• [Assignment]: Reproduce only the lines that begin at the line with "grey capsule: 7 -> 6" and run to the end of the entries; omit every picture.
** Input data follows **
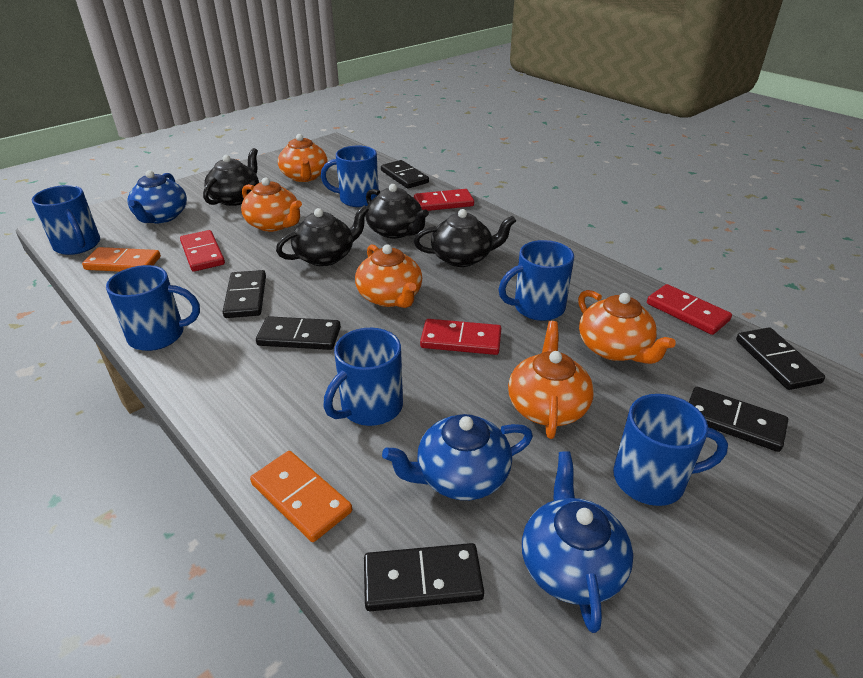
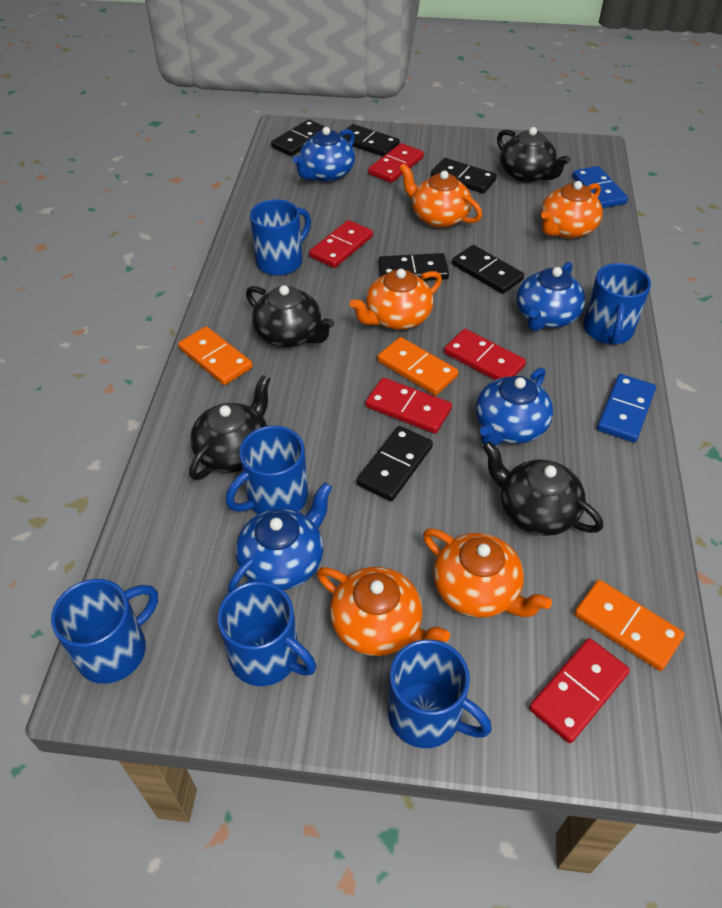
blue domino: 0 -> 2
blue teapot: 3 -> 4
orange domino: 2 -> 3
red domino: 4 -> 5

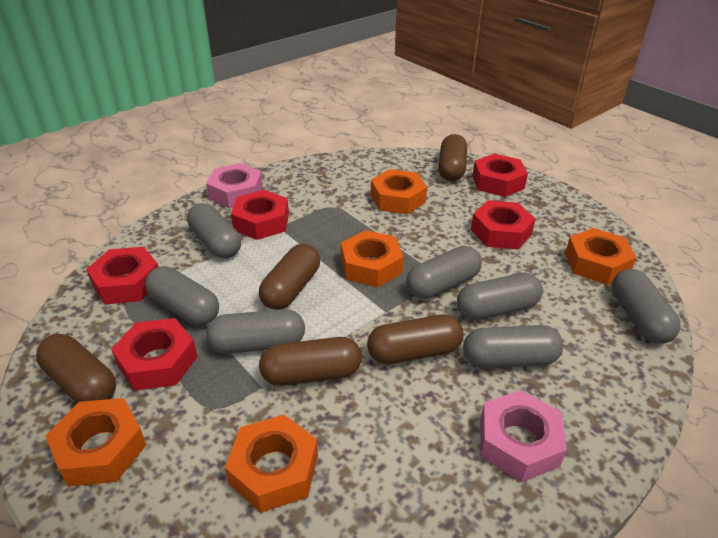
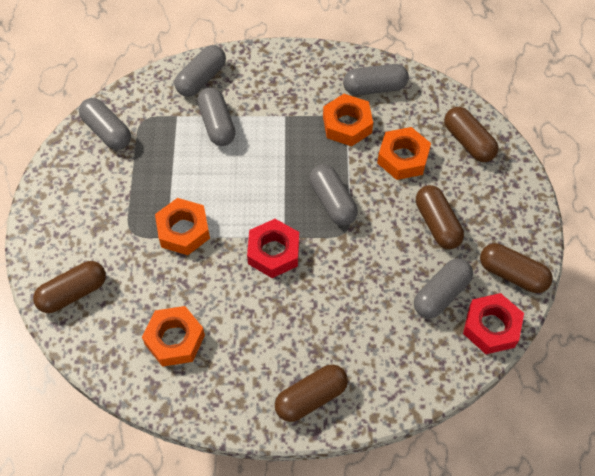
grey capsule: 7 -> 6
orange nut: 5 -> 4
pink nut: 2 -> 0
red nut: 5 -> 2

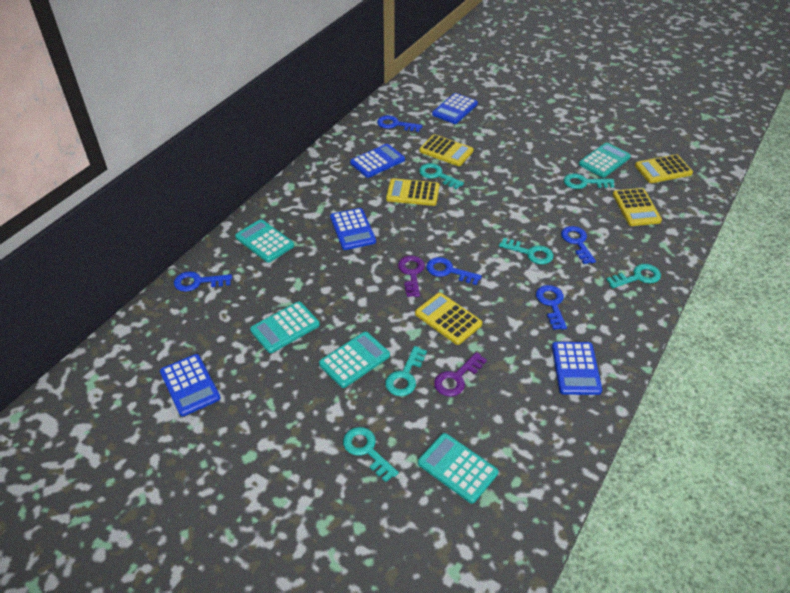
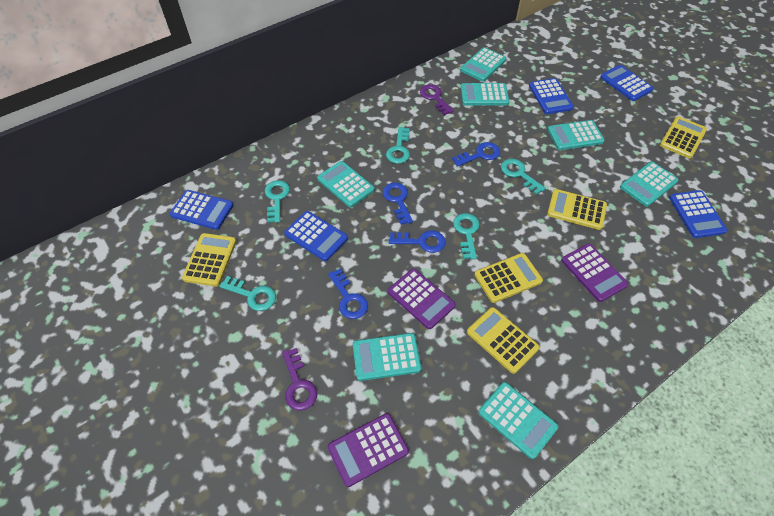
blue key: 5 -> 4
purple calculator: 0 -> 3
turquoise calculator: 5 -> 7
turquoise key: 6 -> 5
** End of Input data **
• [Response area]:
grey capsule: 7 -> 6
orange nut: 5 -> 4
pink nut: 2 -> 0
red nut: 5 -> 2

blue key: 5 -> 4
purple calculator: 0 -> 3
turquoise calculator: 5 -> 7
turquoise key: 6 -> 5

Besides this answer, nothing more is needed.